## What you are asked to do
Among the lines below, which ones contain the word "DGND"? Copy every such line.

## Input material
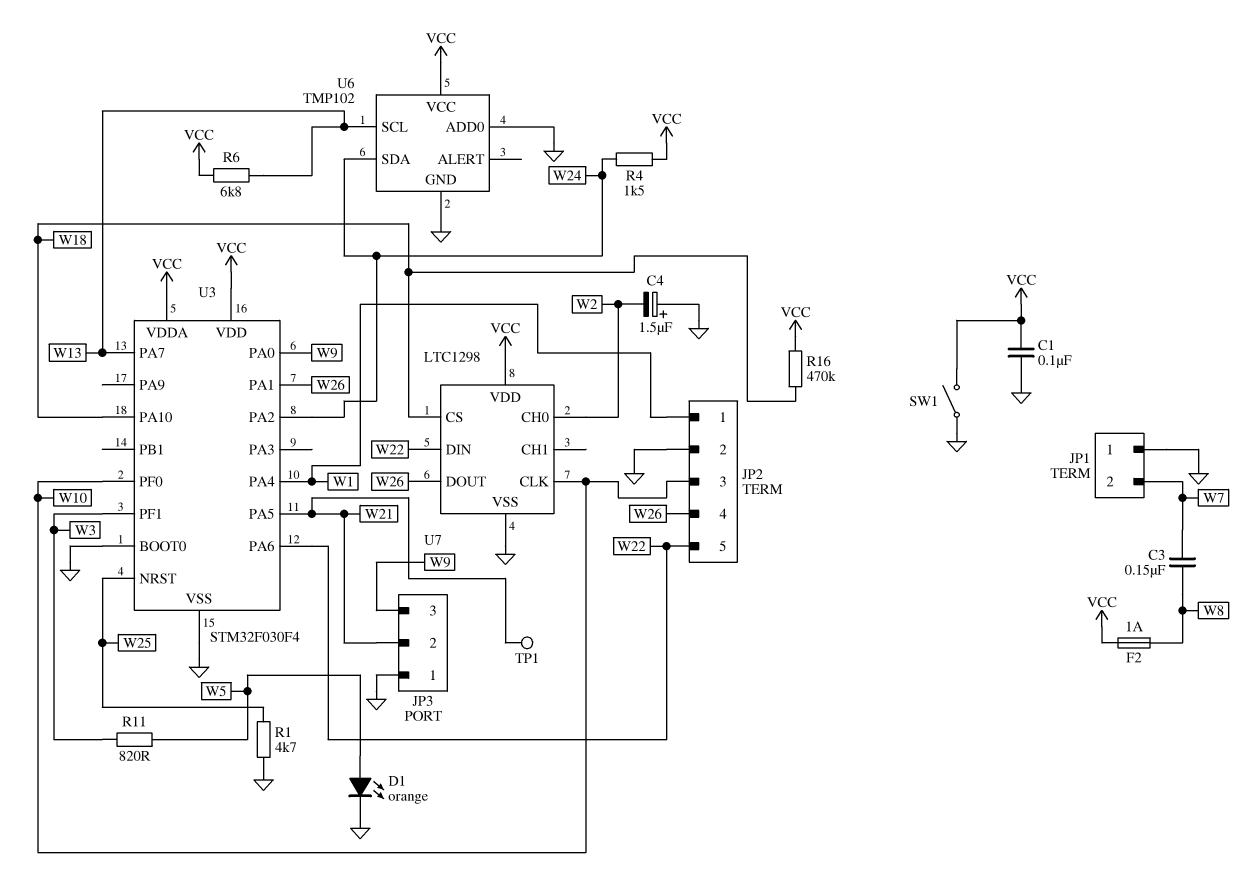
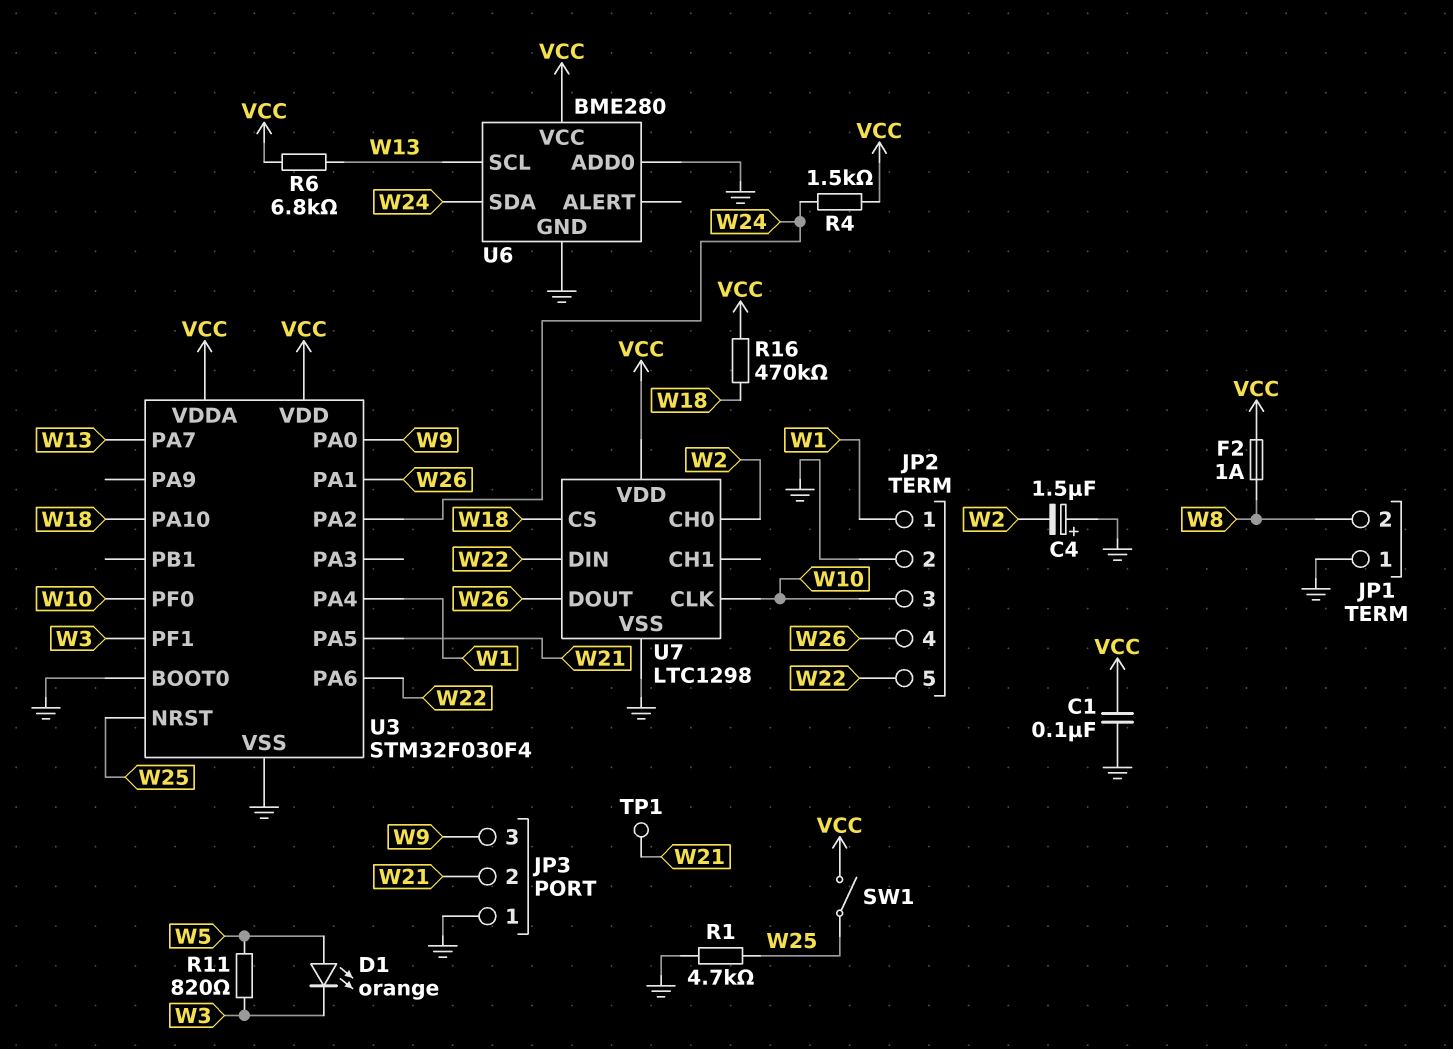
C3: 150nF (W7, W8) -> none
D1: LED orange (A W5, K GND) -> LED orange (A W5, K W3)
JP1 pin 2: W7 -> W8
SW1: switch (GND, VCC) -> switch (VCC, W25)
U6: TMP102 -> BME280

---

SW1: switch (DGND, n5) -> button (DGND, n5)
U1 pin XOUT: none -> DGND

## Task solution
SW1: switch (DGND, n5) -> button (DGND, n5)
U1 pin XOUT: none -> DGND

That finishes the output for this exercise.